| GOAL |
Copy the lines of the data below, starting with the line that contains "yellow ellipse: rotated" and stopping after the line that contains "gray square: moved 2 px right, 4 px down". Leave the pictures out of your copy.

| RECORDS |
● ● ● ●
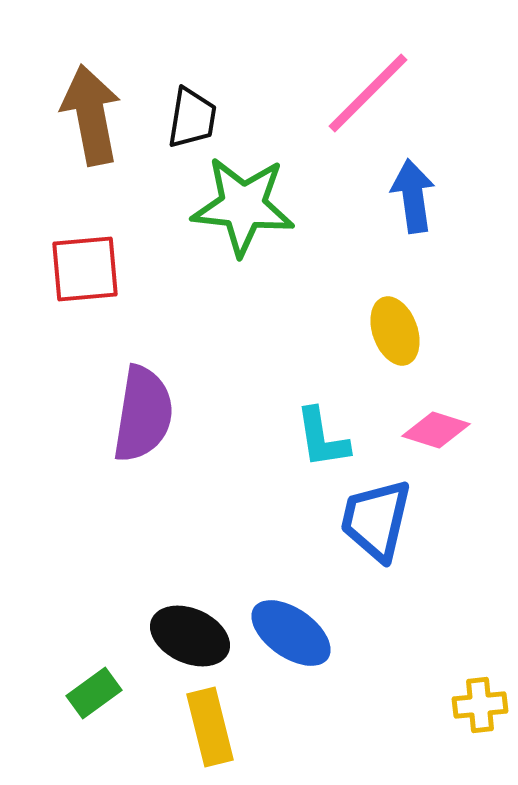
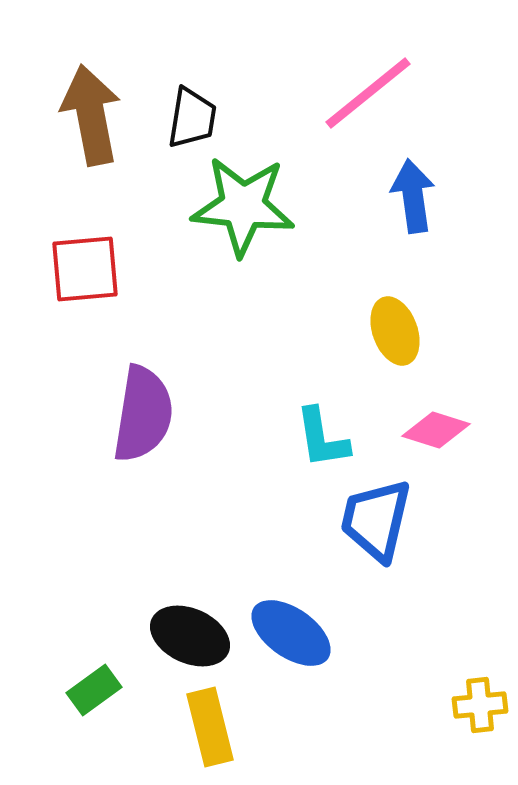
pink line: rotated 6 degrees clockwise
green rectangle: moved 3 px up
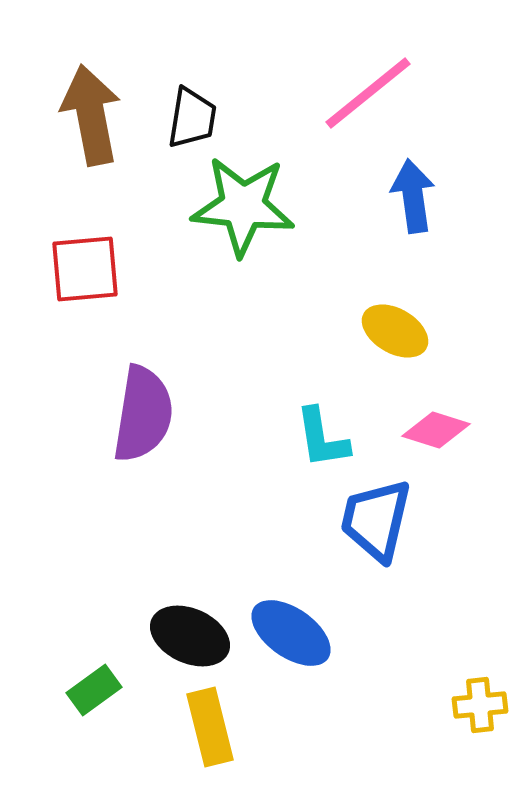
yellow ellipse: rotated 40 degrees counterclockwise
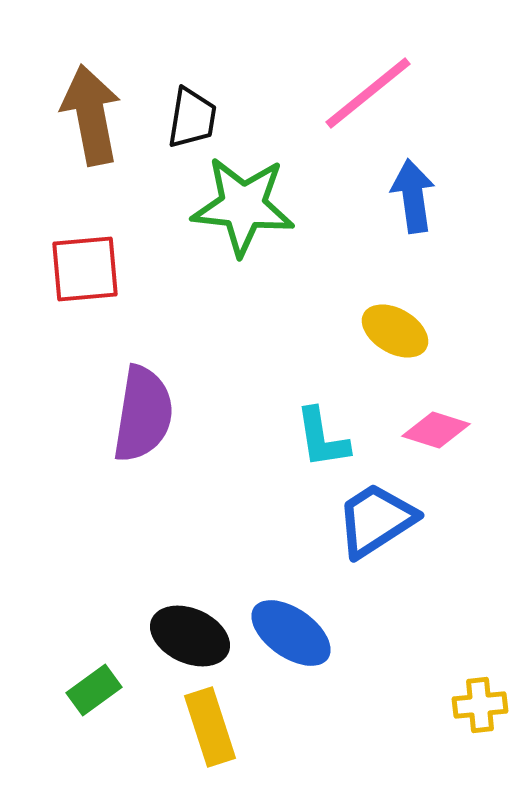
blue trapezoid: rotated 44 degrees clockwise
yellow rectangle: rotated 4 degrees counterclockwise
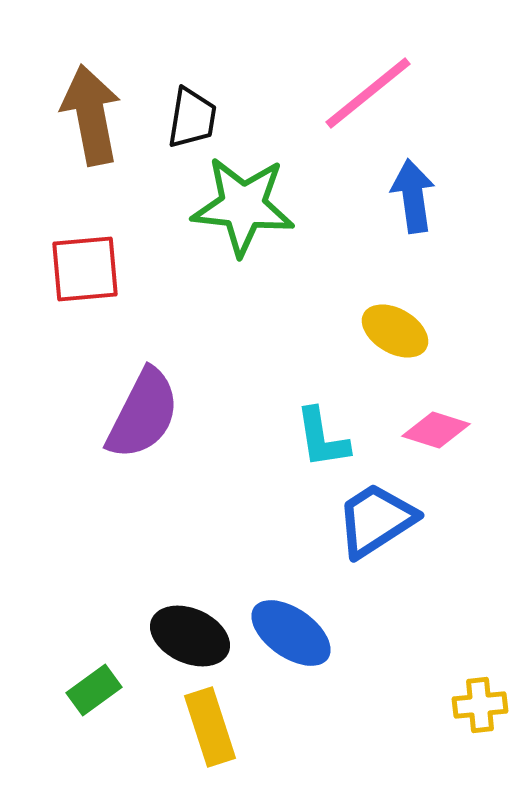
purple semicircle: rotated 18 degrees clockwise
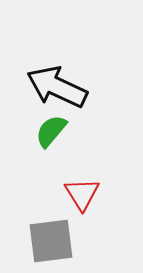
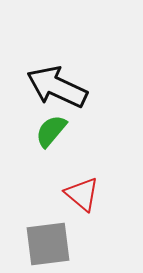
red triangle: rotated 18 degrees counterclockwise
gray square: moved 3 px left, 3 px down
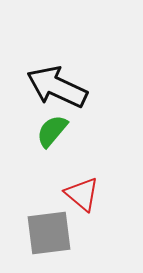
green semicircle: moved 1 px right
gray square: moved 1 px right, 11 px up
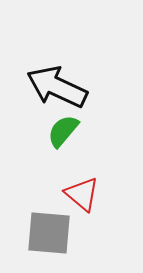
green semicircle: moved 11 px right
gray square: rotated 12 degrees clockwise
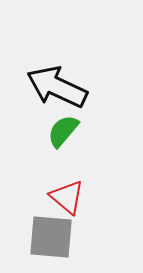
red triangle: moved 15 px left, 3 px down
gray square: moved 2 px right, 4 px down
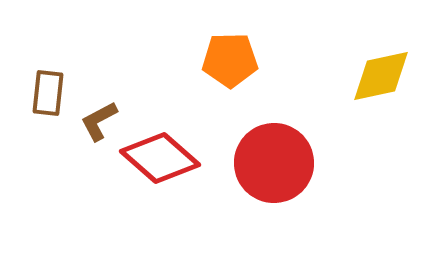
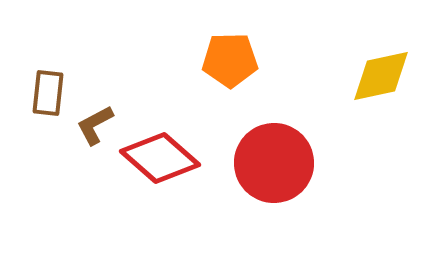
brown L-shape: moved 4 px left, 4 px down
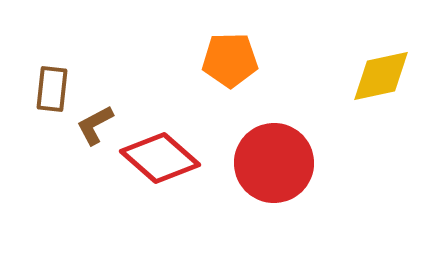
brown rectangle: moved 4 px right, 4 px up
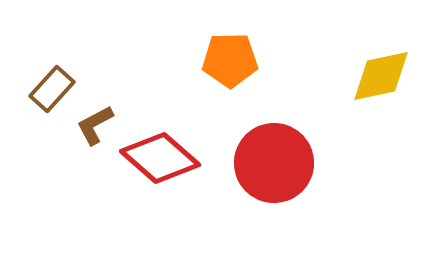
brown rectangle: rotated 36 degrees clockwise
● ● ● ●
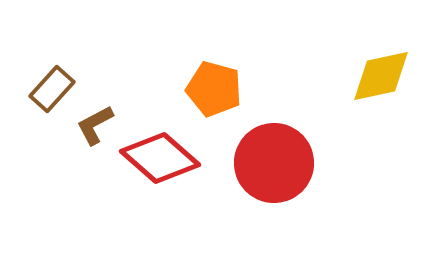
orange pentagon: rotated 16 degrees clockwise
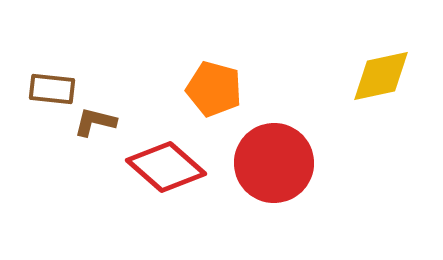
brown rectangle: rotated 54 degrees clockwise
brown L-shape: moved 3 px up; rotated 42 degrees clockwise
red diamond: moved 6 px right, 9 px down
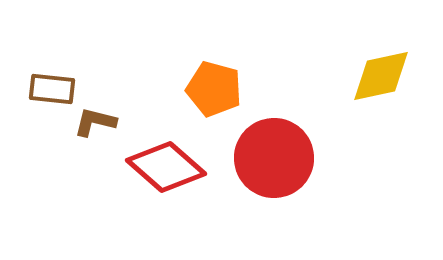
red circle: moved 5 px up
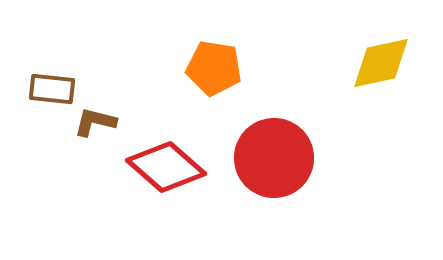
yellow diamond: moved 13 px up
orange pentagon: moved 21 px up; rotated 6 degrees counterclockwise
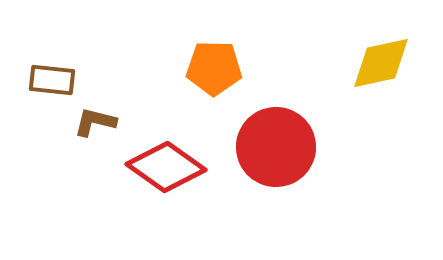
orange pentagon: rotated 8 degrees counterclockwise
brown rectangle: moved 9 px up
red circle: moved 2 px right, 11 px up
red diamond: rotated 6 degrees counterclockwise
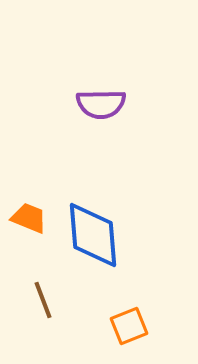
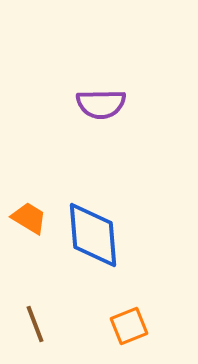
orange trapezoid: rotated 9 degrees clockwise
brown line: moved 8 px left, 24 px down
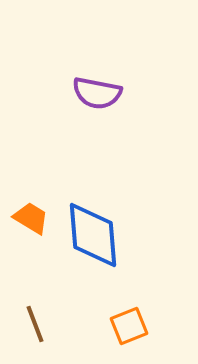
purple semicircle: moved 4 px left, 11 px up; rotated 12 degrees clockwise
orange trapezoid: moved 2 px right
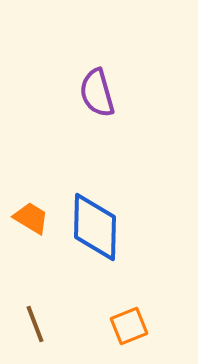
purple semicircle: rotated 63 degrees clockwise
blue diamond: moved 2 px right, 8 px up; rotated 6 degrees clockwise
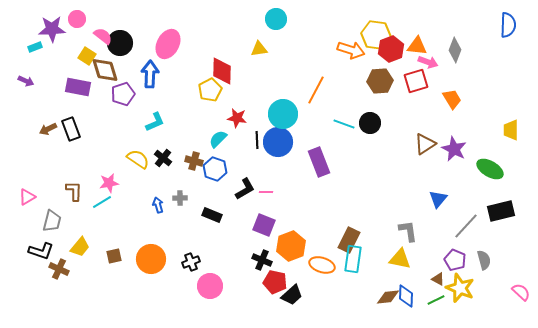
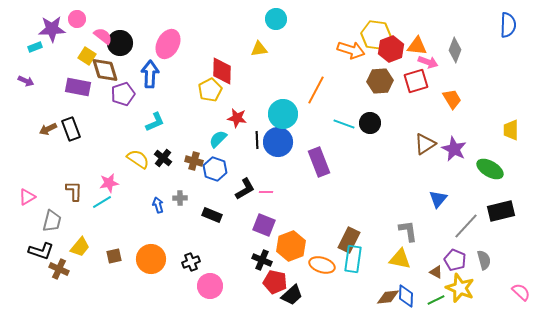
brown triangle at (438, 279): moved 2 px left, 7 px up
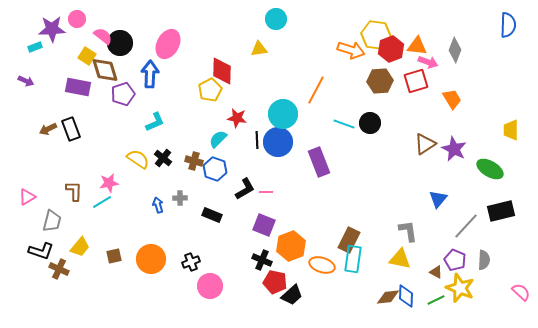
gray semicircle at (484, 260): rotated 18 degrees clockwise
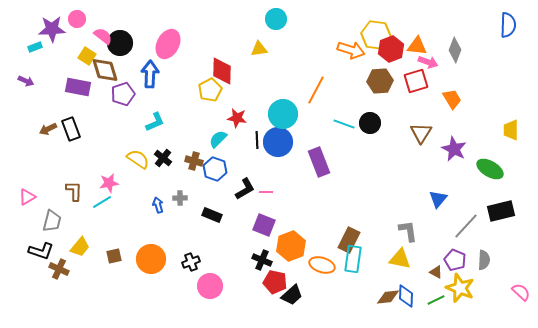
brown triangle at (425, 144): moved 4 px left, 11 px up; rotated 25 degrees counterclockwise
● ● ● ●
| RESULT |
yellow ellipse: rotated 40 degrees counterclockwise
blue trapezoid: rotated 44 degrees clockwise
yellow rectangle: rotated 4 degrees counterclockwise
purple semicircle: rotated 18 degrees clockwise
red triangle: rotated 18 degrees counterclockwise
gray square: moved 3 px left, 3 px down
green semicircle: moved 1 px right
gray square: moved 1 px right, 11 px up
green semicircle: moved 11 px right
gray square: rotated 12 degrees clockwise
red triangle: moved 15 px left, 3 px down
gray square: moved 2 px right, 4 px down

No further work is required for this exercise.